## TRY IT
Repeat the whole listing below with nothing added or dropped.

BEGIN

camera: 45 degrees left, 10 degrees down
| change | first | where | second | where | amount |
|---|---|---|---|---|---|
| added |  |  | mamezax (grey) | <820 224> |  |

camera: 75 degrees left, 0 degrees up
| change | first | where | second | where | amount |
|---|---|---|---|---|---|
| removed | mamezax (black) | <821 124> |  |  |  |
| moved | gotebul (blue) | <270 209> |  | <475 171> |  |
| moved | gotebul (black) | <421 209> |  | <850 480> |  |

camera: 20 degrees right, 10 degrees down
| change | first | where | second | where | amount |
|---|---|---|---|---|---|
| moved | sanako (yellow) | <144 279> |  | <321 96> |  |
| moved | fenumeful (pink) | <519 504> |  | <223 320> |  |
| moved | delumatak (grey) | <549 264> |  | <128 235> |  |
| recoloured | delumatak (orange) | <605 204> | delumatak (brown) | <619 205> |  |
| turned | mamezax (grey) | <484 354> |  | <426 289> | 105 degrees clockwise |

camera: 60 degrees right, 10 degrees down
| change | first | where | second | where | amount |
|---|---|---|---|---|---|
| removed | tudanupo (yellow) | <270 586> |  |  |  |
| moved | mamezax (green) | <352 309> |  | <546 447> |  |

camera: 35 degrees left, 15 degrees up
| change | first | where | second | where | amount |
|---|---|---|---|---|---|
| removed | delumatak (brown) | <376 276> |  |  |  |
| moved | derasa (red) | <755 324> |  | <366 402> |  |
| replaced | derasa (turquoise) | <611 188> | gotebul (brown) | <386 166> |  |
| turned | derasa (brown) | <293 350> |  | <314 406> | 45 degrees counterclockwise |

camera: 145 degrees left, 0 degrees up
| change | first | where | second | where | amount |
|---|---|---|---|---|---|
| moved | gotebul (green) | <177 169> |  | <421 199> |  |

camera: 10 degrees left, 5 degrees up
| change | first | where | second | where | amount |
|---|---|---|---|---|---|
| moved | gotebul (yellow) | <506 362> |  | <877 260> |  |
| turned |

END

## OUTPUT FOR THIS EXERCISE
camera: 45 degrees left, 10 degrees down
| change | first | where | second | where | amount |
|---|---|---|---|---|---|
| added |  |  | mamezax (grey) | <820 224> |  |

camera: 75 degrees left, 0 degrees up
| change | first | where | second | where | amount |
|---|---|---|---|---|---|
| removed | mamezax (black) | <821 124> |  |  |  |
| moved | gotebul (blue) | <270 209> |  | <475 171> |  |
| moved | gotebul (black) | <421 209> |  | <850 480> |  |

camera: 20 degrees right, 10 degrees down
| change | first | where | second | where | amount |
|---|---|---|---|---|---|
| moved | sanako (yellow) | <144 279> |  | <321 96> |  |
| moved | fenumeful (pink) | <519 504> |  | <223 320> |  |
| moved | delumatak (grey) | <549 264> |  | <128 235> |  |
| recoloured | delumatak (orange) | <605 204> | delumatak (brown) | <619 205> |  |
| turned | mamezax (grey) | <484 354> |  | <426 289> | 105 degrees clockwise |

camera: 60 degrees right, 10 degrees down
| change | first | where | second | where | amount |
|---|---|---|---|---|---|
| removed | tudanupo (yellow) | <270 586> |  |  |  |
| moved | mamezax (green) | <352 309> |  | <546 447> |  |

camera: 35 degrees left, 15 degrees up
| change | first | where | second | where | amount |
|---|---|---|---|---|---|
| removed | delumatak (brown) | <376 276> |  |  |  |
| moved | derasa (red) | <755 324> |  | <366 402> |  |
| replaced | derasa (turquoise) | <611 188> | gotebul (brown) | <386 166> |  |
| turned | derasa (brown) | <293 350> |  | <314 406> | 45 degrees counterclockwise |

camera: 145 degrees left, 0 degrees up
| change | first | where | second | where | amount |
|---|---|---|---|---|---|
| moved | gotebul (green) | <177 169> |  | <421 199> |  |

camera: 10 degrees left, 5 degrees up
| change | first | where | second | where | amount |
|---|---|---|---|---|---|
| moved | gotebul (yellow) | <506 362> |  | <877 260> |  |
| turned |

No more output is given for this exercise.